*The task*: Search the entries for the word "pear". Copy each line in which it is found.
── Information shown ──
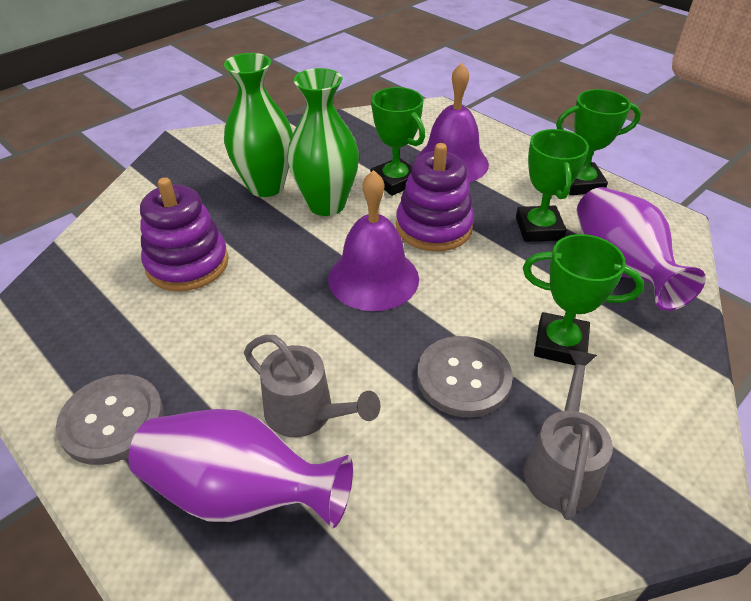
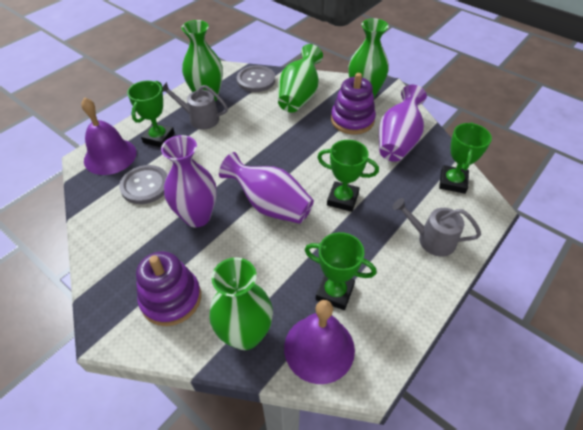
green vase: 2 -> 4
purple vase: 2 -> 3

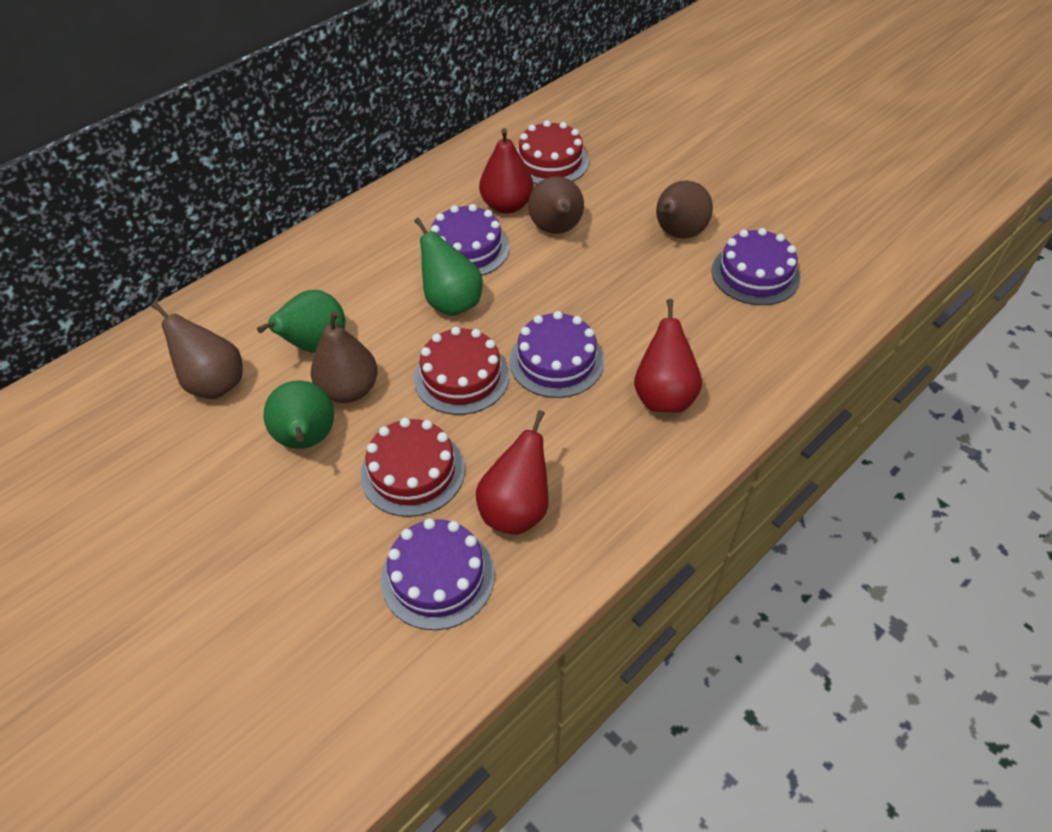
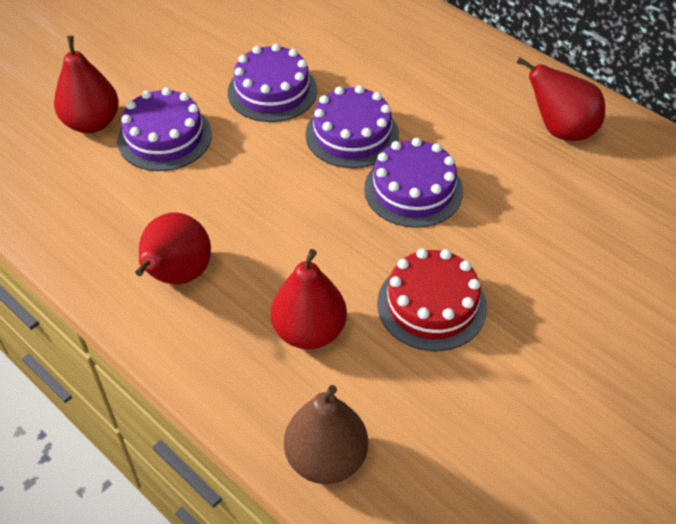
brown pear: 4 -> 1
green pear: 3 -> 0
red cake: 3 -> 1
red pear: 3 -> 4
───
*Answer area*:
brown pear: 4 -> 1
green pear: 3 -> 0
red pear: 3 -> 4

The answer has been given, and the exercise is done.